• [WHAT YOU WILL DO]: Copy the lines below exactly. No picture goes into the copy.

Extracted data entries
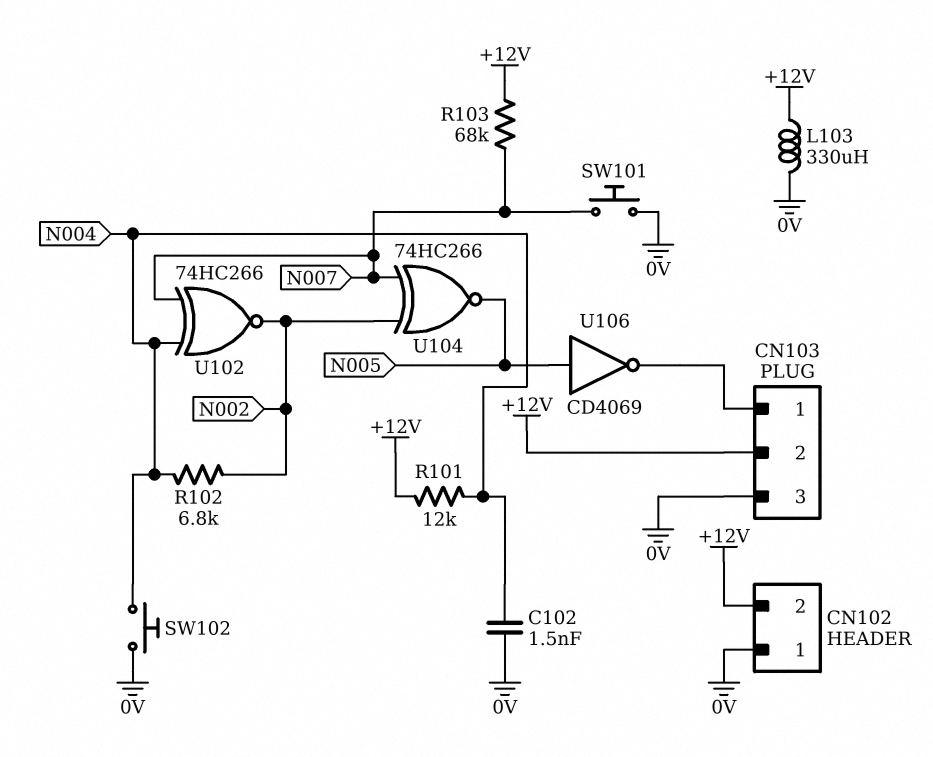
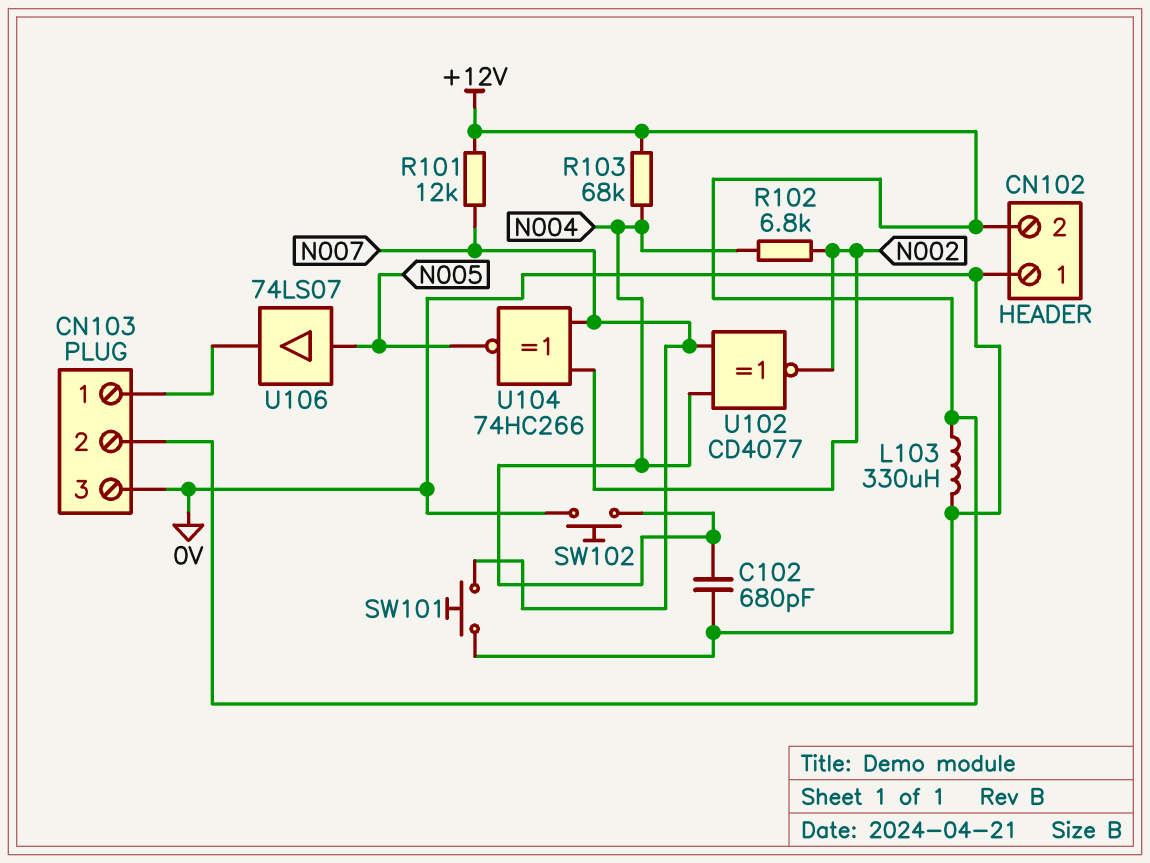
C102: 1.5nF (0V, N004) -> 680pF (0V, N004)
R101: 12k (+12V, N004) -> 12k (+12V, N007)
R103: 68k (+12V, N007) -> 68k (+12V, N004)
U102: XNOR 74HC266 (in N004, in N007, out N002) -> XNOR CD4077 (in N004, in N007, out N002)
U106: NOT CD4069 (in N005, out CN103/1) -> buffer 74LS07 (in N005, out CN103/1)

• [TASK ANSWER]:
C102: 1.5nF (0V, N004) -> 680pF (0V, N004)
R101: 12k (+12V, N004) -> 12k (+12V, N007)
R103: 68k (+12V, N007) -> 68k (+12V, N004)
U102: XNOR 74HC266 (in N004, in N007, out N002) -> XNOR CD4077 (in N004, in N007, out N002)
U106: NOT CD4069 (in N005, out CN103/1) -> buffer 74LS07 (in N005, out CN103/1)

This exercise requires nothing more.